◆ **About this exercise**:
Give a verbatim repeat of the lines that run from the line containing "(343, 304) = (392, 295): none -> green car" to the end of the data below.

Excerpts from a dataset
....

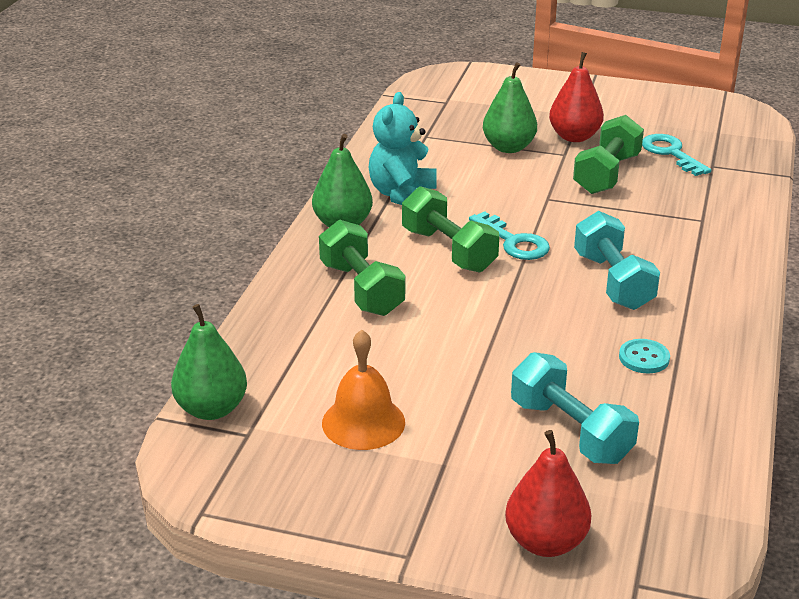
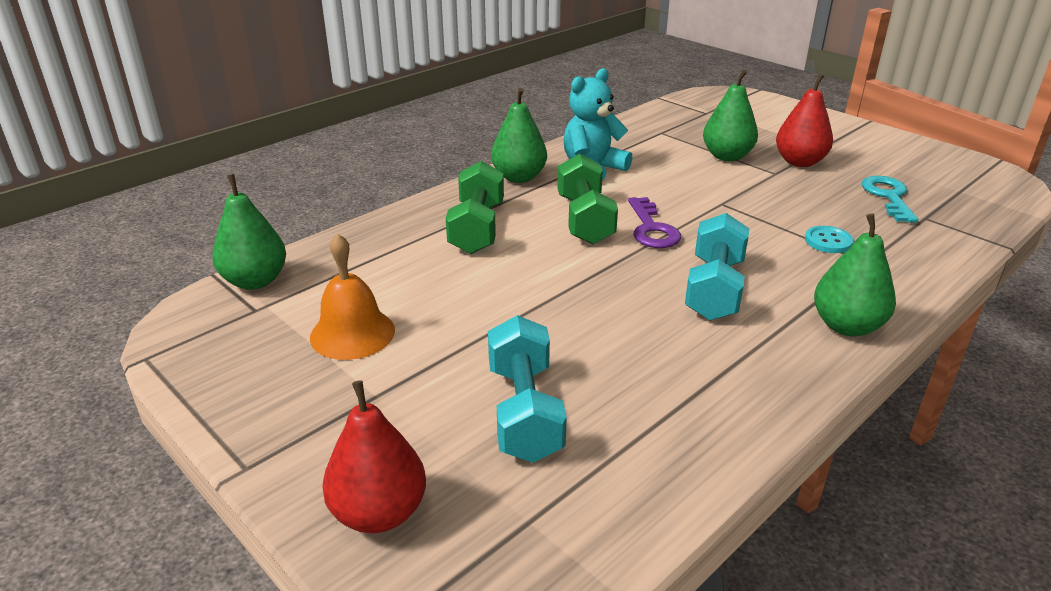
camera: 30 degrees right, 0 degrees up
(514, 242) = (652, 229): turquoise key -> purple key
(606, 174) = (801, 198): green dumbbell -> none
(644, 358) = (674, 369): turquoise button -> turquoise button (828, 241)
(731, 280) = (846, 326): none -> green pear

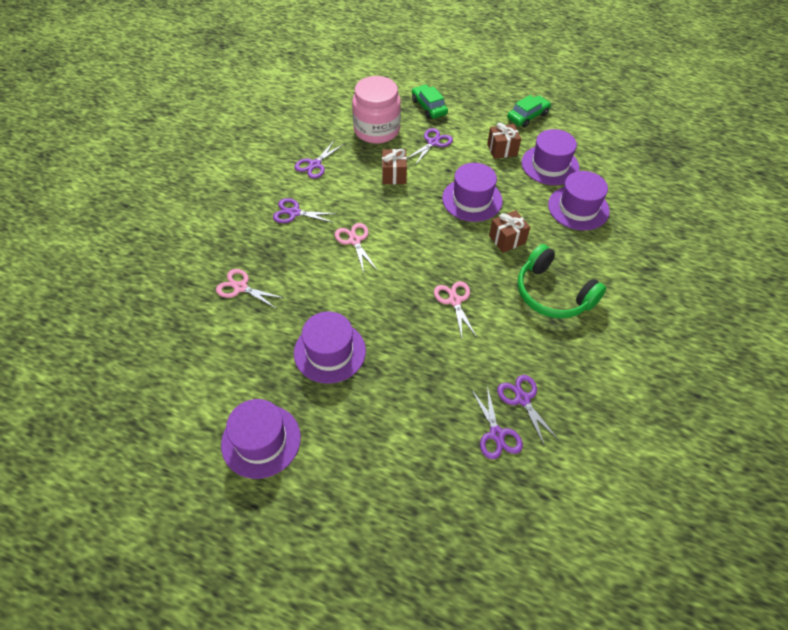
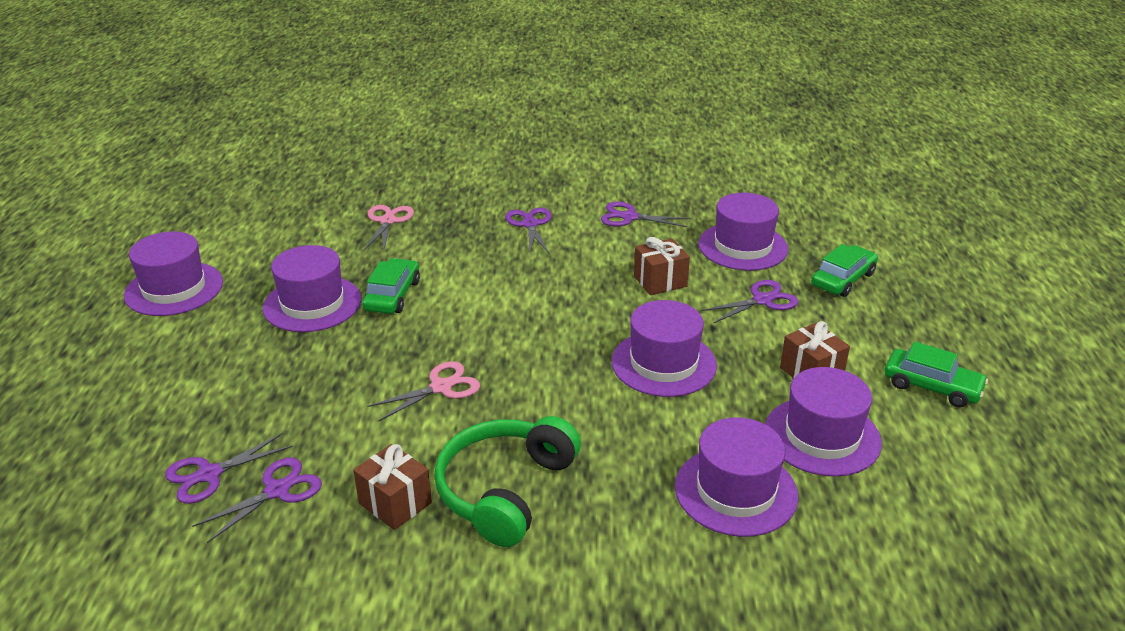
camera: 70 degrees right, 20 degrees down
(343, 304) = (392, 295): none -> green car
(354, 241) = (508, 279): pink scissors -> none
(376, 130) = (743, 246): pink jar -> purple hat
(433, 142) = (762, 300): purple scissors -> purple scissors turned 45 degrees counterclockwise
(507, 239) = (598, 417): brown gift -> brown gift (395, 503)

....

◆ **Answer to the exercise**:
(343, 304) = (392, 295): none -> green car
(354, 241) = (508, 279): pink scissors -> none
(376, 130) = (743, 246): pink jar -> purple hat
(433, 142) = (762, 300): purple scissors -> purple scissors turned 45 degrees counterclockwise
(507, 239) = (598, 417): brown gift -> brown gift (395, 503)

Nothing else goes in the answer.